What you have to do
Every line of the data below is to be given again as it appears, with the images removed.

Data provided
--- START ---

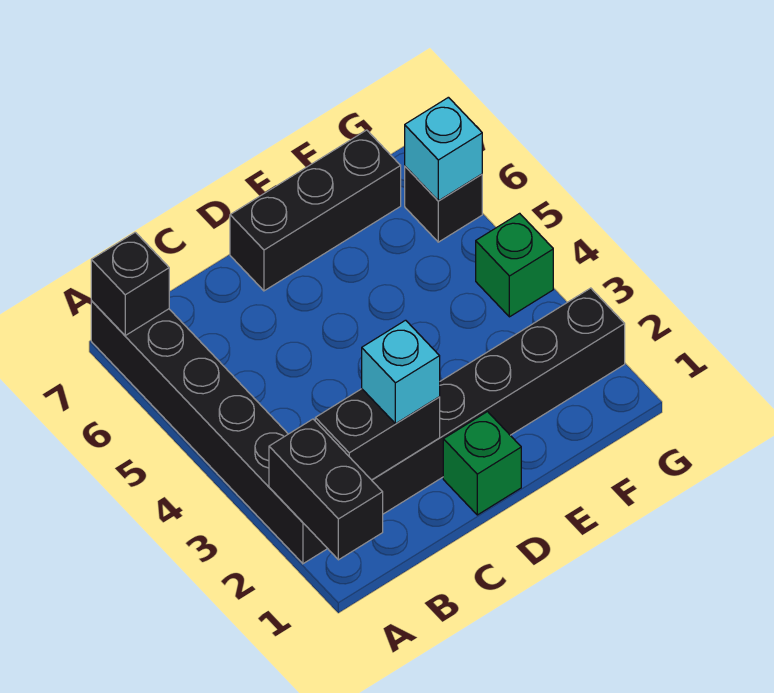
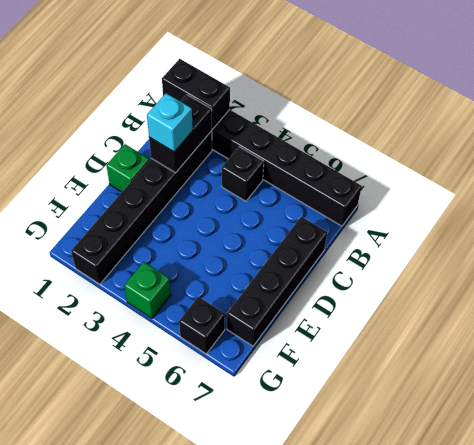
black brick A7 level 2 -> black brick B4 level 1
black brick D7:F7 level 1 -> black brick C7:F7 level 1
cyan brick G6 level 2 -> none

--- END ---

Exercise solution
black brick A7 level 2 -> black brick B4 level 1
black brick D7:F7 level 1 -> black brick C7:F7 level 1
cyan brick G6 level 2 -> none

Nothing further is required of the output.